> Extracted information
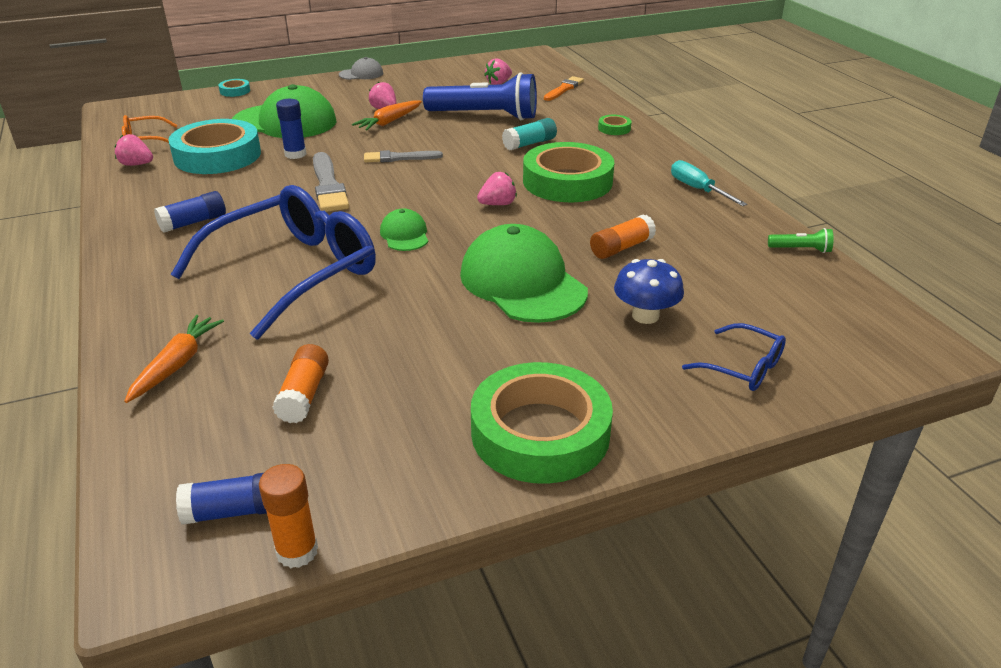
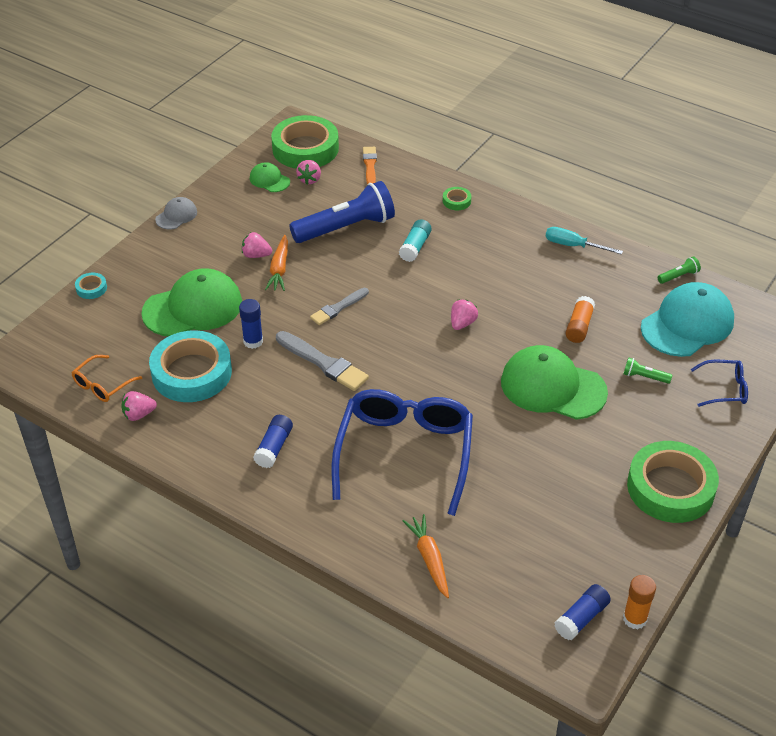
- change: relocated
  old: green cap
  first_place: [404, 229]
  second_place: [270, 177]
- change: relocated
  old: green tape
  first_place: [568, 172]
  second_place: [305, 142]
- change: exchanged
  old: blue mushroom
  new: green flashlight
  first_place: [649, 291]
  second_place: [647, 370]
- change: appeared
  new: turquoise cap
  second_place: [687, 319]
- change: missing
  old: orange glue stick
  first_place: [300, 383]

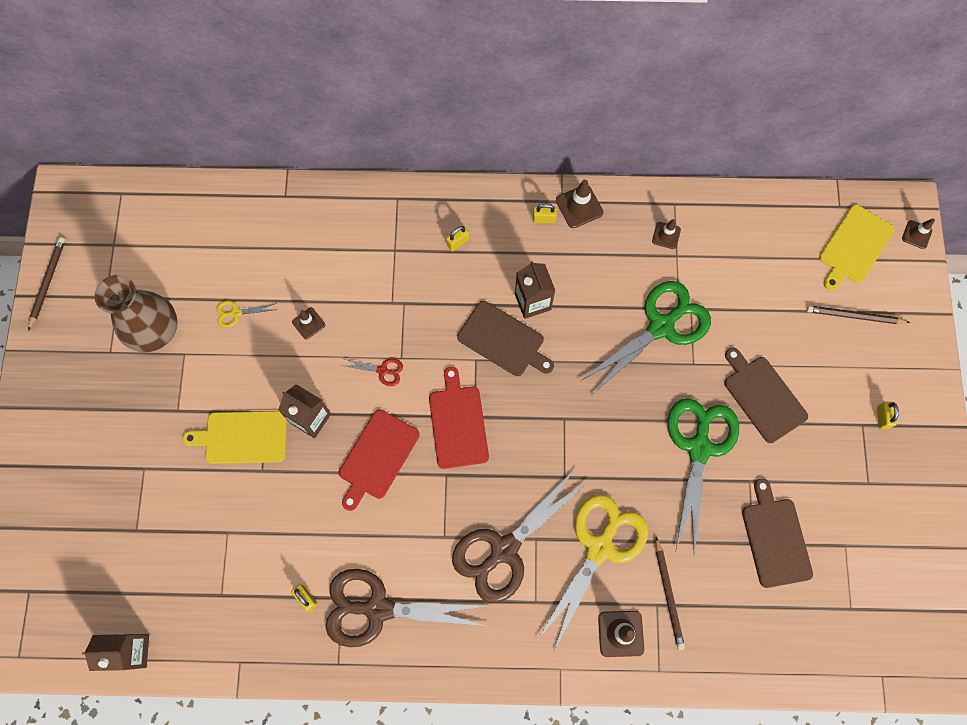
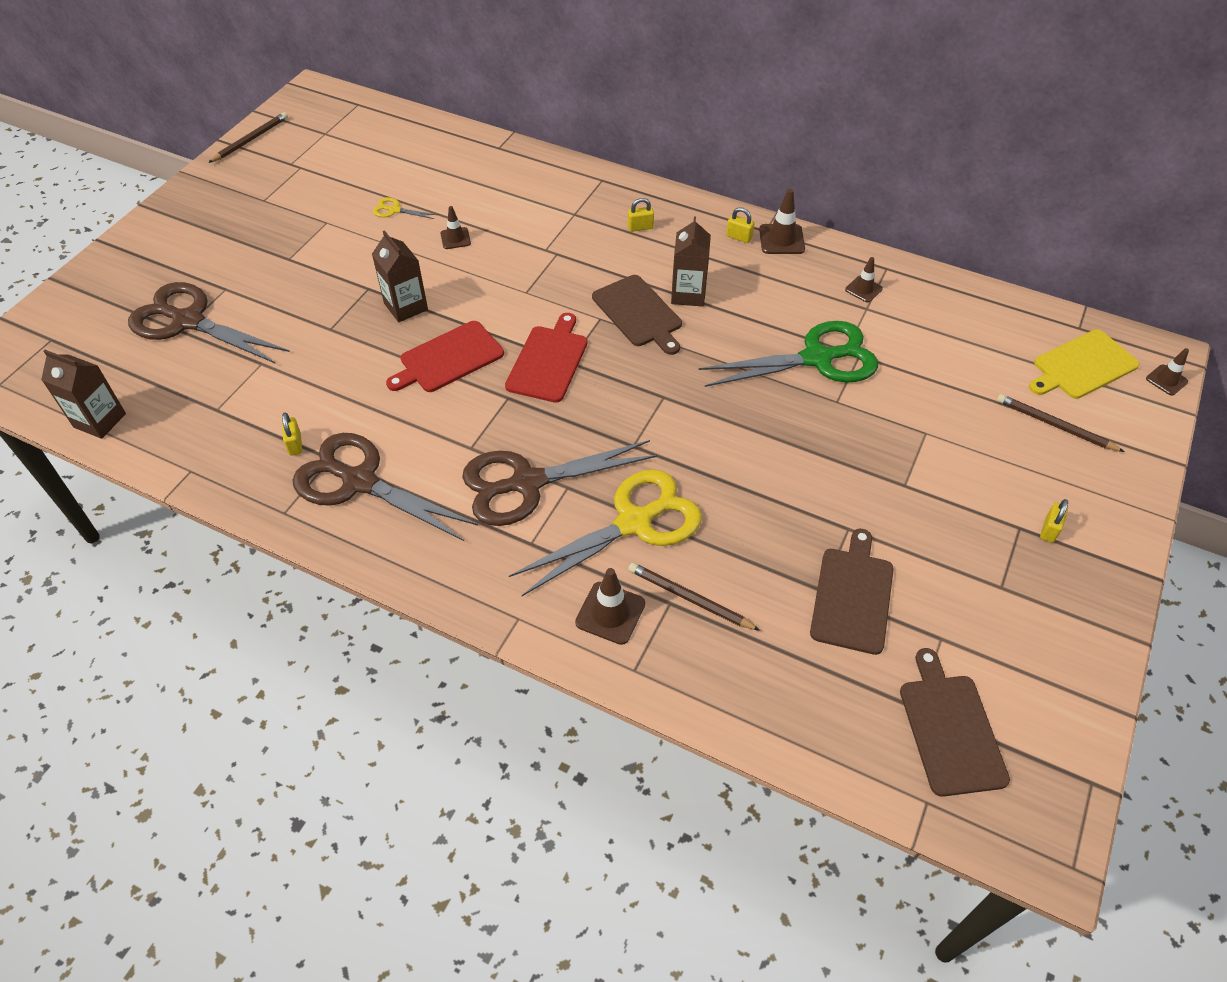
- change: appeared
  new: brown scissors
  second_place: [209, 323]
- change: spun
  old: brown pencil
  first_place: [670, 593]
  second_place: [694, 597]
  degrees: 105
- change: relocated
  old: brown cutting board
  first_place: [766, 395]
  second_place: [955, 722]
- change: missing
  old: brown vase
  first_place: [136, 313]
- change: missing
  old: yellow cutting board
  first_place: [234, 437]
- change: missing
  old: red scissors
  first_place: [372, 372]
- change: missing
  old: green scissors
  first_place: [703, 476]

> Aim of the exercise
Reproduce all the data as it stands. The pictures are not part of the copy.

> Written response
- change: relocated
  old: green cap
  first_place: [404, 229]
  second_place: [270, 177]
- change: relocated
  old: green tape
  first_place: [568, 172]
  second_place: [305, 142]
- change: exchanged
  old: blue mushroom
  new: green flashlight
  first_place: [649, 291]
  second_place: [647, 370]
- change: appeared
  new: turquoise cap
  second_place: [687, 319]
- change: missing
  old: orange glue stick
  first_place: [300, 383]

- change: appeared
  new: brown scissors
  second_place: [209, 323]
- change: spun
  old: brown pencil
  first_place: [670, 593]
  second_place: [694, 597]
  degrees: 105
- change: relocated
  old: brown cutting board
  first_place: [766, 395]
  second_place: [955, 722]
- change: missing
  old: brown vase
  first_place: [136, 313]
- change: missing
  old: yellow cutting board
  first_place: [234, 437]
- change: missing
  old: red scissors
  first_place: [372, 372]
- change: missing
  old: green scissors
  first_place: [703, 476]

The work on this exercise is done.